▶ [Exercise brief]: Copy out precisely the line that holds "(180, 262) = (153, 130): red" and all the lines following it in the data, up to and including the last one, and no others.

Data extract Start Marker

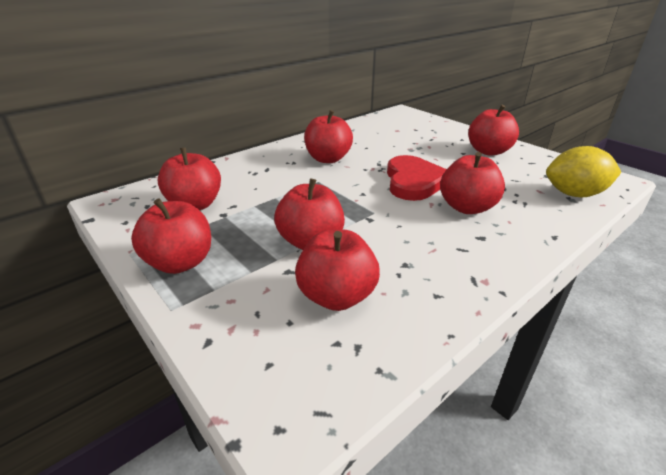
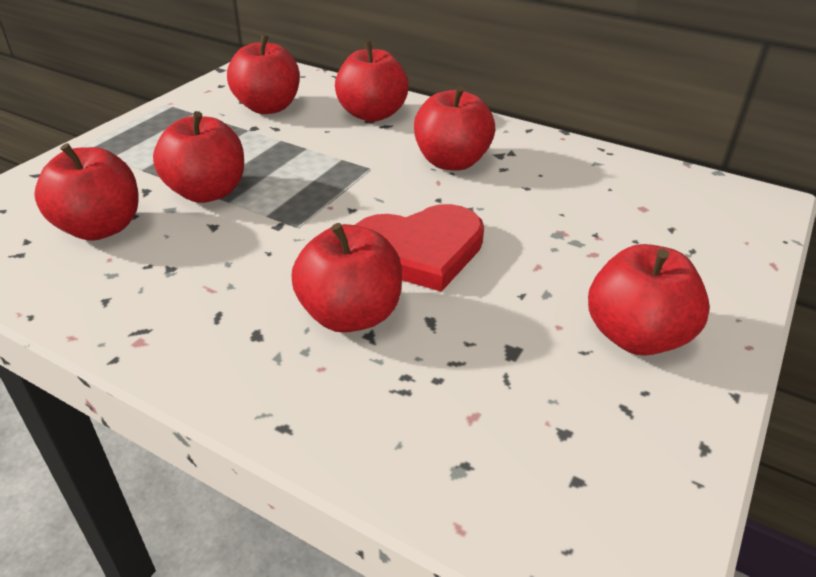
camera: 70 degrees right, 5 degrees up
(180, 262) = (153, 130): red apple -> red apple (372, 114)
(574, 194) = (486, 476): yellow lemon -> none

Data extract End Marker

▶ [Solution for this exercise]:
(180, 262) = (153, 130): red apple -> red apple (372, 114)
(574, 194) = (486, 476): yellow lemon -> none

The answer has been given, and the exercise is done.